» WHAT TO PRODUCE
Output every entry exactly, from the first line to the last.

» Collected data
=-=-=-=-=
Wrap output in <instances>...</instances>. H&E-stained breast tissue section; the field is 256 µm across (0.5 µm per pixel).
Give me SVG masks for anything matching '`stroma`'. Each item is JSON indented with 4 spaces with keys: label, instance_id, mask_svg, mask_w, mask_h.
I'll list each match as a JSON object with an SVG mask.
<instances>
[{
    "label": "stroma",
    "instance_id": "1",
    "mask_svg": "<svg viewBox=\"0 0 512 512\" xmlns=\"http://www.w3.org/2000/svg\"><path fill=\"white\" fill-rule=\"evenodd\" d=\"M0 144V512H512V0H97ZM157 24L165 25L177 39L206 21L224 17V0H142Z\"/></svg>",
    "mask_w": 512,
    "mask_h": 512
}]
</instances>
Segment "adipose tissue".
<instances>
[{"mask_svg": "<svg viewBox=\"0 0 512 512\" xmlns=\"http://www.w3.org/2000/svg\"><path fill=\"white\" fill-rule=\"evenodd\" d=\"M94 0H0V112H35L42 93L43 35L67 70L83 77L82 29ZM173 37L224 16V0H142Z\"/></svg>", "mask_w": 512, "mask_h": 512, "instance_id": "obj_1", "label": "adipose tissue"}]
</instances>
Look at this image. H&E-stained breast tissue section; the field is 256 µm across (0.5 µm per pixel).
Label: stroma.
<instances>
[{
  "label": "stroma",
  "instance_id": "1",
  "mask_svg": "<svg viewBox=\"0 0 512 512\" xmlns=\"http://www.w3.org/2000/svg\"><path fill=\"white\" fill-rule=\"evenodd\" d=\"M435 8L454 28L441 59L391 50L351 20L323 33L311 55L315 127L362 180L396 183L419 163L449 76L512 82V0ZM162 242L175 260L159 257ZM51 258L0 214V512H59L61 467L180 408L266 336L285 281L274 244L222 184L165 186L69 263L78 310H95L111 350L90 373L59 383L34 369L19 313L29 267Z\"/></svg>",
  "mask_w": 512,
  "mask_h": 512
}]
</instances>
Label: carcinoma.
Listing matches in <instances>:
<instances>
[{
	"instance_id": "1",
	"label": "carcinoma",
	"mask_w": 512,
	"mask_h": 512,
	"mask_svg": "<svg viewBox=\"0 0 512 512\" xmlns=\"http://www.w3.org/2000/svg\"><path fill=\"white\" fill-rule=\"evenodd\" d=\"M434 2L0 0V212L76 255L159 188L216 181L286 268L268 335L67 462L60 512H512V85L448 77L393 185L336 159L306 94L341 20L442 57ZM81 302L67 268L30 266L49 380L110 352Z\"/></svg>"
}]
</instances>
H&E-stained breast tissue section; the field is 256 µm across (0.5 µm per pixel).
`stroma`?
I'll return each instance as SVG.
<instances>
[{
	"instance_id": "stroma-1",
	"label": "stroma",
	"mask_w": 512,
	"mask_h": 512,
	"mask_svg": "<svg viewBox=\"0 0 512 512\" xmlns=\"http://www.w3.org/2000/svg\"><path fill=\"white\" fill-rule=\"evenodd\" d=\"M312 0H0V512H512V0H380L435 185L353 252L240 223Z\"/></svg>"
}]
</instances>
=-=-=-=-=
» COMPLETE OUTPUT
Wrap output in <instances>...</instances>. H&E-stained breast tissue section; the field is 256 µm across (0.5 µm per pixel).
Give me SVG masks for anything matching '`stroma`'. Each item is JSON indented with 4 spaces with keys: label, instance_id, mask_svg, mask_w, mask_h.
I'll list each match as a JSON object with an SVG mask.
<instances>
[{
    "label": "stroma",
    "instance_id": "1",
    "mask_svg": "<svg viewBox=\"0 0 512 512\" xmlns=\"http://www.w3.org/2000/svg\"><path fill=\"white\" fill-rule=\"evenodd\" d=\"M0 144V512H512V0H97ZM157 24L165 25L177 39L206 21L224 17V0H142Z\"/></svg>",
    "mask_w": 512,
    "mask_h": 512
}]
</instances>
Segment "adipose tissue".
<instances>
[{"mask_svg": "<svg viewBox=\"0 0 512 512\" xmlns=\"http://www.w3.org/2000/svg\"><path fill=\"white\" fill-rule=\"evenodd\" d=\"M94 0H0V112H35L42 93L43 35L67 70L83 77L82 29ZM173 37L224 16V0H142Z\"/></svg>", "mask_w": 512, "mask_h": 512, "instance_id": "obj_1", "label": "adipose tissue"}]
</instances>
Look at this image. H&E-stained breast tissue section; the field is 256 µm across (0.5 µm per pixel).
Label: stroma.
<instances>
[{
  "label": "stroma",
  "instance_id": "1",
  "mask_svg": "<svg viewBox=\"0 0 512 512\" xmlns=\"http://www.w3.org/2000/svg\"><path fill=\"white\" fill-rule=\"evenodd\" d=\"M435 8L454 28L441 59L391 50L351 20L323 33L311 55L315 127L362 180L396 183L419 163L449 76L512 82V0ZM162 242L175 260L159 257ZM51 258L0 214V512H59L61 467L180 408L266 336L285 281L274 244L222 184L165 186L69 263L78 310H95L111 350L90 373L59 383L34 369L19 313L29 267Z\"/></svg>",
  "mask_w": 512,
  "mask_h": 512
}]
</instances>
Label: carcinoma.
Listing matches in <instances>:
<instances>
[{
	"instance_id": "1",
	"label": "carcinoma",
	"mask_w": 512,
	"mask_h": 512,
	"mask_svg": "<svg viewBox=\"0 0 512 512\" xmlns=\"http://www.w3.org/2000/svg\"><path fill=\"white\" fill-rule=\"evenodd\" d=\"M434 2L0 0V212L76 255L159 188L216 181L286 268L268 335L67 462L60 512H512V85L448 77L393 185L336 159L306 94L341 20L442 57ZM81 302L67 268L30 266L49 380L110 352Z\"/></svg>"
}]
</instances>
H&E-stained breast tissue section; the field is 256 µm across (0.5 µm per pixel).
`stroma`?
I'll return each instance as SVG.
<instances>
[{
	"instance_id": "stroma-1",
	"label": "stroma",
	"mask_w": 512,
	"mask_h": 512,
	"mask_svg": "<svg viewBox=\"0 0 512 512\" xmlns=\"http://www.w3.org/2000/svg\"><path fill=\"white\" fill-rule=\"evenodd\" d=\"M312 0H0V512H512V0H380L435 185L353 252L240 223Z\"/></svg>"
}]
</instances>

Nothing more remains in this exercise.